* WHAT YOU NEED TO DO
For each line of the listing below that contains the string "clockwise", copy the line.

* TASK DATA
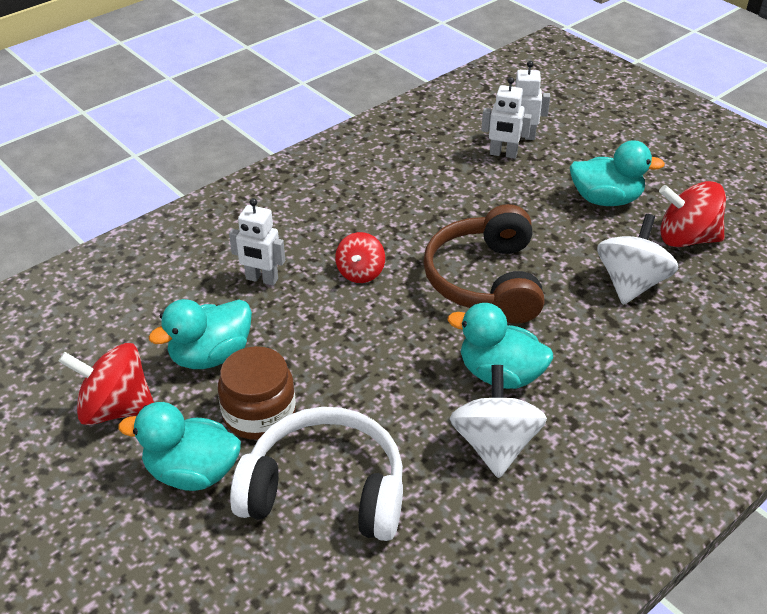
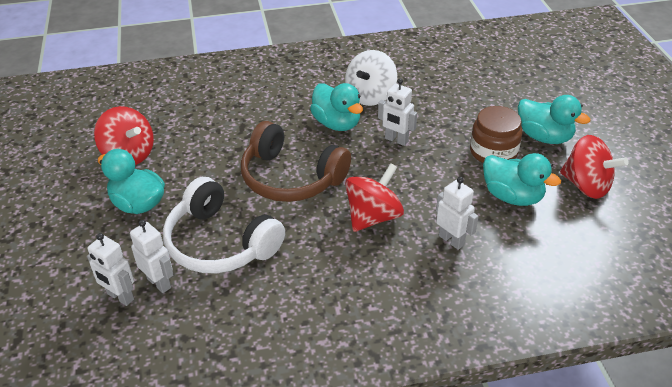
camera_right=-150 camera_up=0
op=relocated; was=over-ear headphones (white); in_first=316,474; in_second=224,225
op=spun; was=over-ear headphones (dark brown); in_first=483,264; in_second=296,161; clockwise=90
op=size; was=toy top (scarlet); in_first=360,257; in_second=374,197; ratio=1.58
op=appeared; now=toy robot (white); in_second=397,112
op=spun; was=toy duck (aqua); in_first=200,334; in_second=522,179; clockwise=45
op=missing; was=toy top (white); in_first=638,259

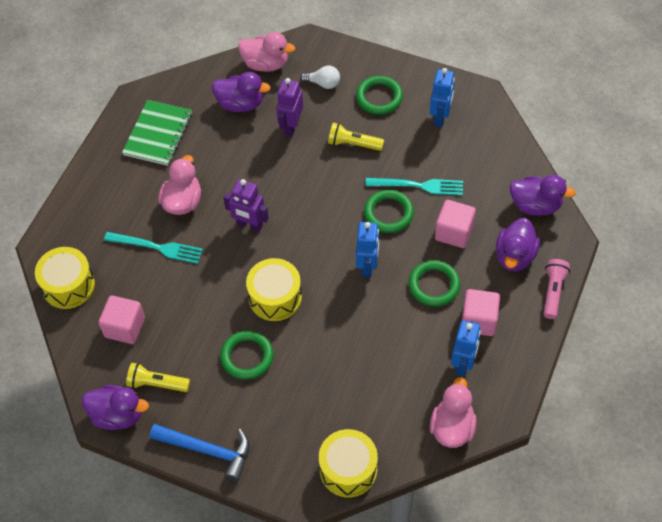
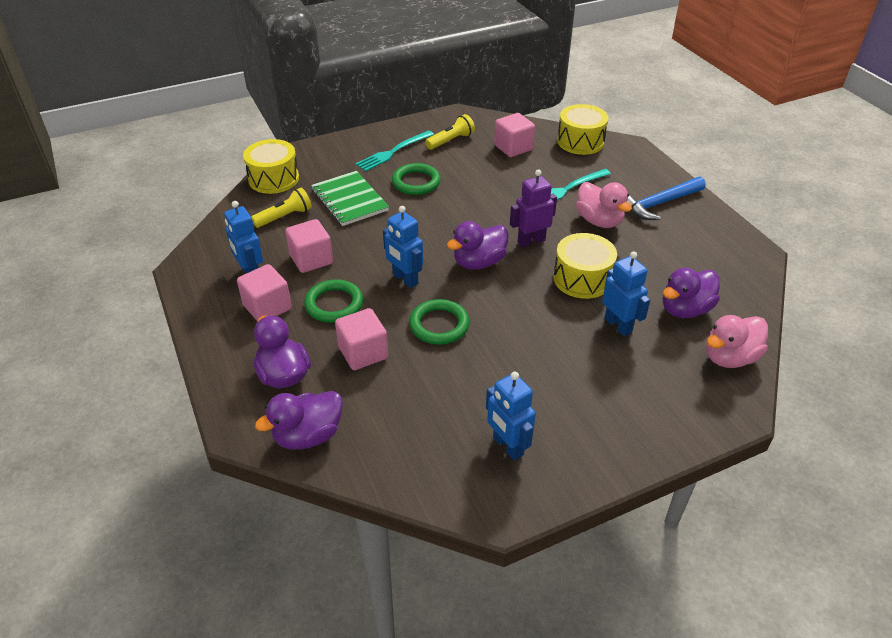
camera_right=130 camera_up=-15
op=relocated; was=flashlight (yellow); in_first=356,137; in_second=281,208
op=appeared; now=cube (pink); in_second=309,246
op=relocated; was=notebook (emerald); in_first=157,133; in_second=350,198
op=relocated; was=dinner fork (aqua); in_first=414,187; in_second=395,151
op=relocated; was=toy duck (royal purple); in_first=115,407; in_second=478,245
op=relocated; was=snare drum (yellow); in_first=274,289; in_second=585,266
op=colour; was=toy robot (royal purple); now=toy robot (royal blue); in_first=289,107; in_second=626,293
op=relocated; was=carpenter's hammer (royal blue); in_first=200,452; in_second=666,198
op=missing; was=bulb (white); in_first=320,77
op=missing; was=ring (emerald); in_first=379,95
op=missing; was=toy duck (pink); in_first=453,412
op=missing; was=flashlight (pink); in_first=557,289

* SOLUTION TO THIS TASK
op=spun; was=over-ear headphones (dark brown); in_first=483,264; in_second=296,161; clockwise=90
op=spun; was=toy duck (aqua); in_first=200,334; in_second=522,179; clockwise=45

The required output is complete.